Your assignment
Nothing outside the stretch is wanted. Repeat exactly the lines of the listing below from the one that contains "D7: none -> zener 4.7V (A U5/CLK, K VA)" through the one that contains "U1 pin DIS: N35 -> N30", both ends included.

Record extracts
+===+
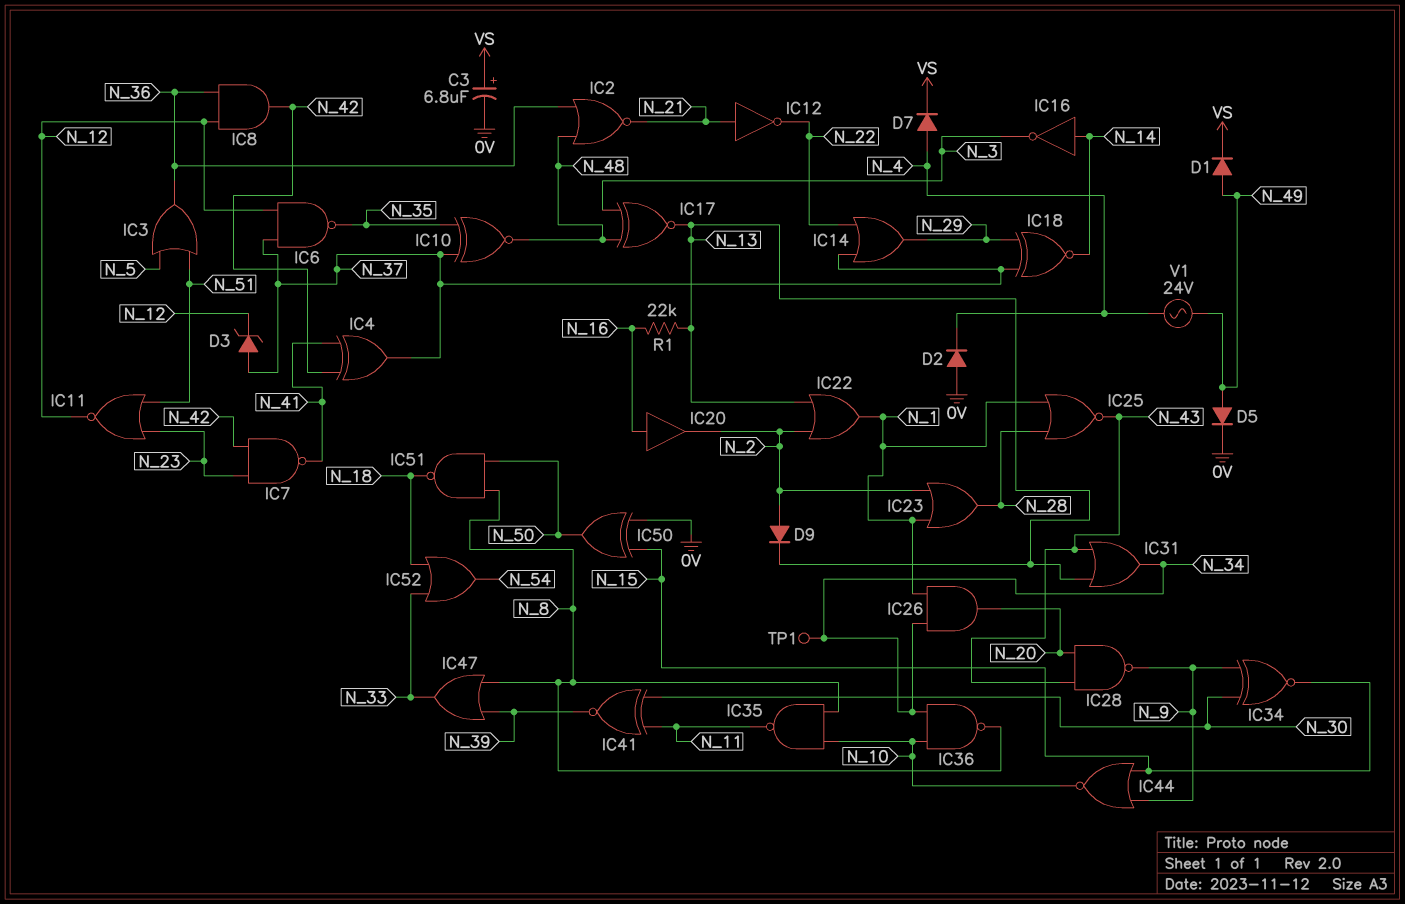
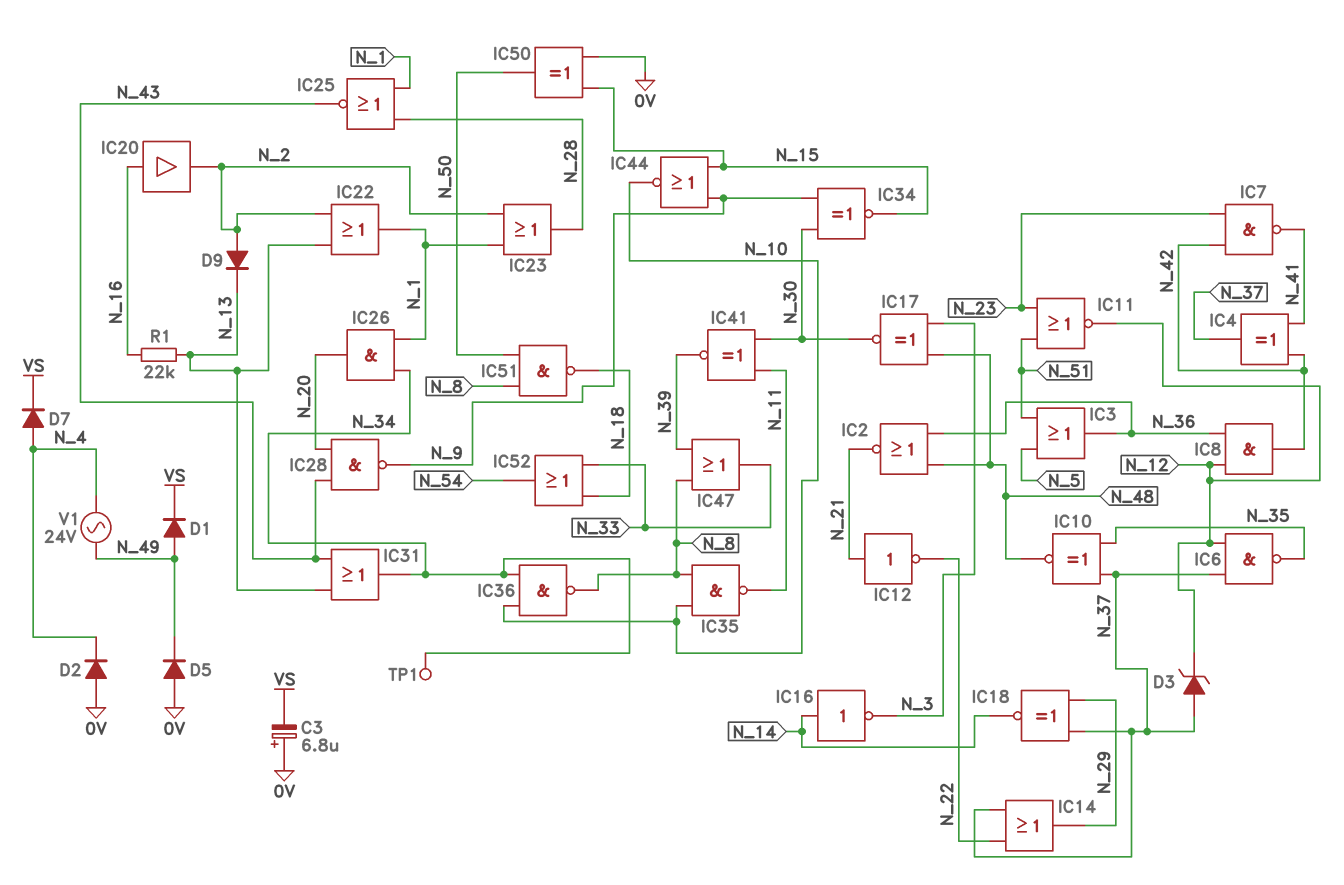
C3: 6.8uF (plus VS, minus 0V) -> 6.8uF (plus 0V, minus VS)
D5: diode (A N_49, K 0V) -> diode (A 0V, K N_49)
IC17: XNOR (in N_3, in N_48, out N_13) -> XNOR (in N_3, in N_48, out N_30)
+===+
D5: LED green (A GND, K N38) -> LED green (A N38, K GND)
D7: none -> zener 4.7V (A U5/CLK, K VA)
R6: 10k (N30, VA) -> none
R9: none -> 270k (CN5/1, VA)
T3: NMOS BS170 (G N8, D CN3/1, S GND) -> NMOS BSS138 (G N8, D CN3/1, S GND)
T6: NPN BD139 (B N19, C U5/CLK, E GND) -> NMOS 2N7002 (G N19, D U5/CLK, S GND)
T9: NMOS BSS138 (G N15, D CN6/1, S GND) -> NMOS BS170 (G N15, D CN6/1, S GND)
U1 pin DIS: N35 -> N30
+===+
Result of the task
D7: none -> zener 4.7V (A U5/CLK, K VA)
R6: 10k (N30, VA) -> none
R9: none -> 270k (CN5/1, VA)
T3: NMOS BS170 (G N8, D CN3/1, S GND) -> NMOS BSS138 (G N8, D CN3/1, S GND)
T6: NPN BD139 (B N19, C U5/CLK, E GND) -> NMOS 2N7002 (G N19, D U5/CLK, S GND)
T9: NMOS BSS138 (G N15, D CN6/1, S GND) -> NMOS BS170 (G N15, D CN6/1, S GND)
U1 pin DIS: N35 -> N30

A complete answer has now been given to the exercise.